* [Supplied material]:
..........

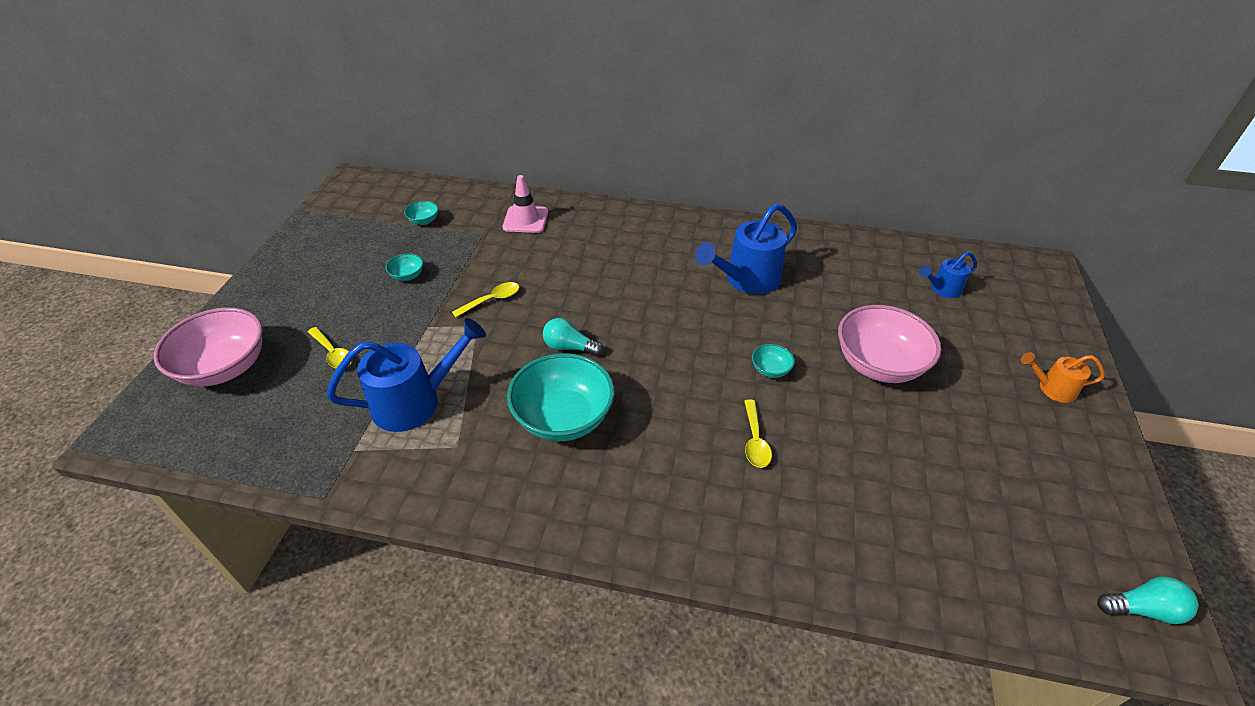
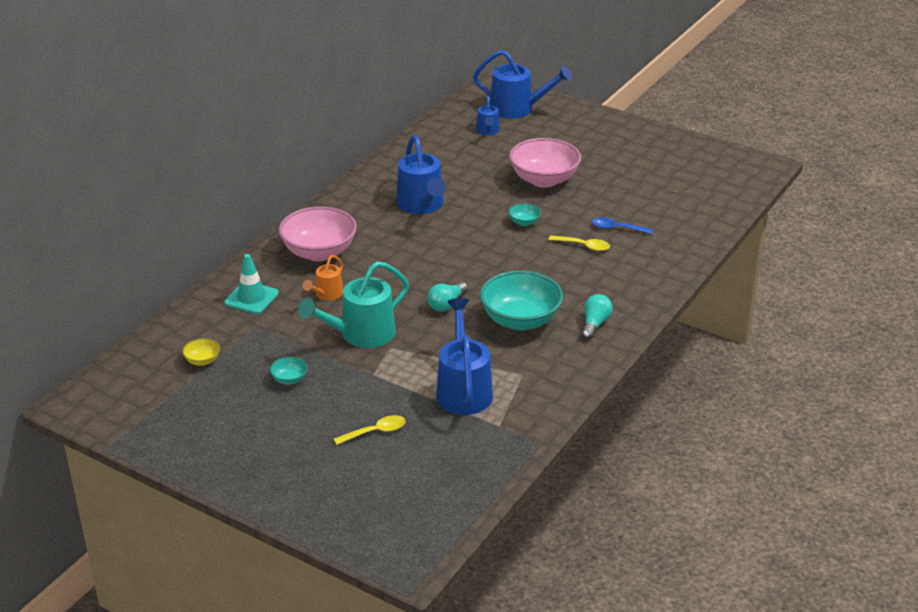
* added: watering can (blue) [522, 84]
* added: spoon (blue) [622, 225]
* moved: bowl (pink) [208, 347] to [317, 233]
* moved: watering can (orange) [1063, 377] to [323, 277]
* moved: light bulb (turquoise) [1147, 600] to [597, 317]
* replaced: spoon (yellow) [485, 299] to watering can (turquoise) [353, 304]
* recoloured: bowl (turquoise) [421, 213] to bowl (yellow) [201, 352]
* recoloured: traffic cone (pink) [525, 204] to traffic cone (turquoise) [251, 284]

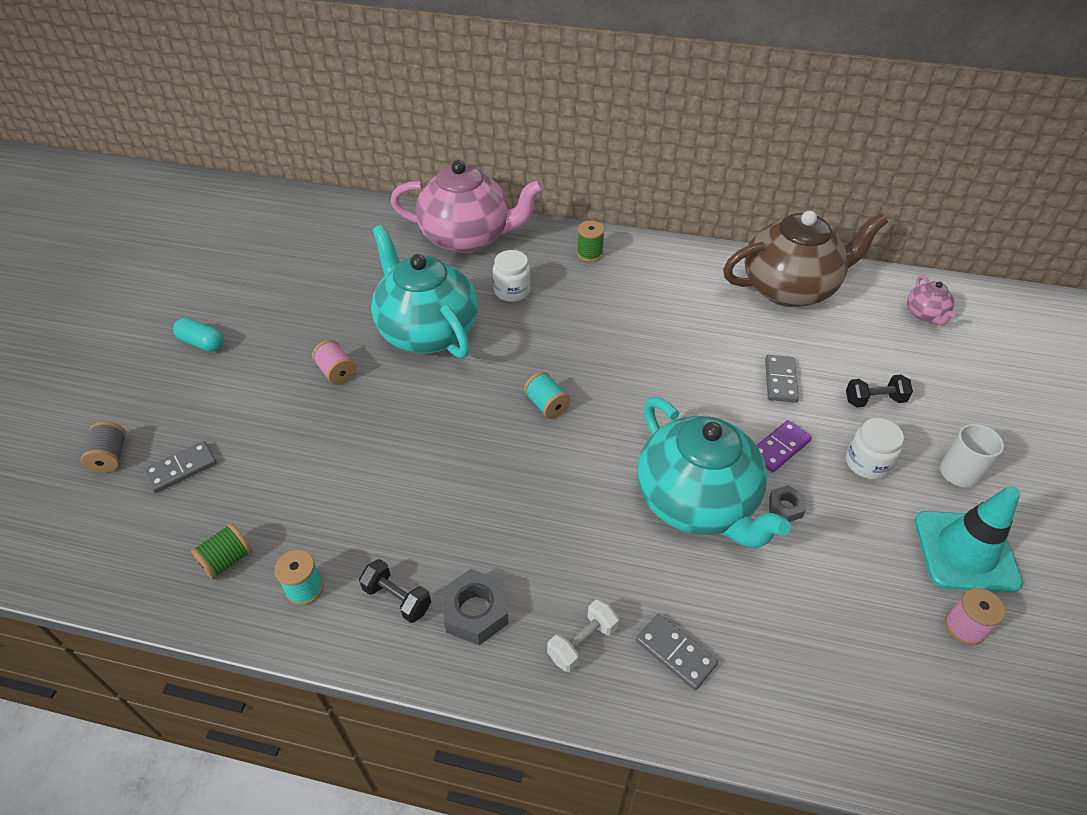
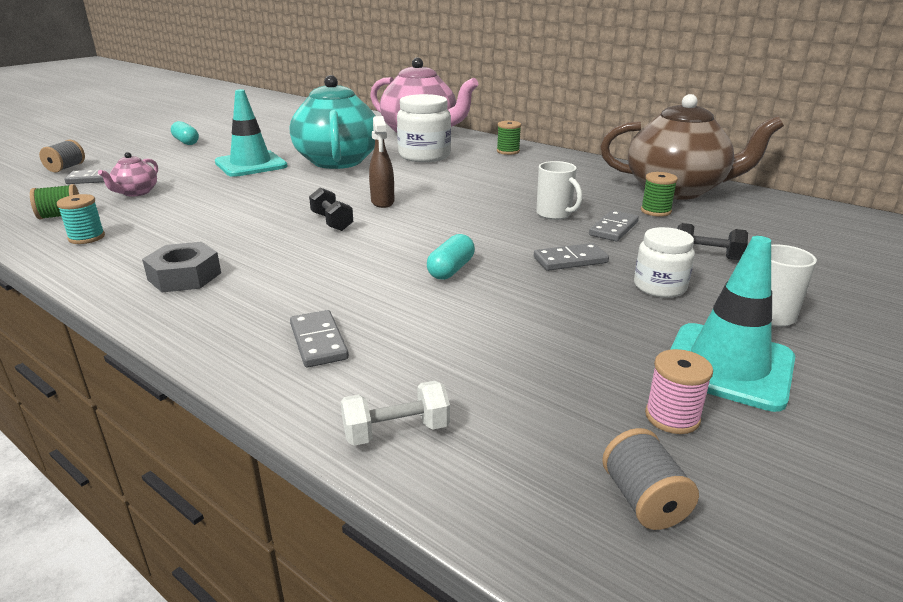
* removed: nut (grey) [787, 503]
* added: mug (white) [559, 190]
* added: spool (grey) [650, 479]
* added: spool (green) [659, 194]
* moved: dumbbell (black) [395, 591] to [331, 209]
* moved: dumbbell (white) [583, 635] to [395, 413]
* moved: teapot (pink) [931, 300] to [128, 174]
* replaced: spool (pink) [334, 362] to traffic cone (turquoise) [251, 133]
* replaced: spool (turquoise) [547, 395] to spray bottle (brown) [382, 162]
* replaced: teapot (turquoise) [714, 473] to capsule (turquoise) [451, 257]
* recoloured: domino (purple) [784, 446] to domino (grey) [571, 257]
* resized: jar (white) [512, 276] = [424, 128] x1.63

..........

* [Exercise directions]: Restate word for word the entries above, starting at the line with "to [317, 233]" and ending at the line with "(yellow) [201, 352]", inclusive, and no others.

* [Reply to the exercise]:
* moved: bowl (pink) [208, 347] to [317, 233]
* moved: watering can (orange) [1063, 377] to [323, 277]
* moved: light bulb (turquoise) [1147, 600] to [597, 317]
* replaced: spoon (yellow) [485, 299] to watering can (turquoise) [353, 304]
* recoloured: bowl (turquoise) [421, 213] to bowl (yellow) [201, 352]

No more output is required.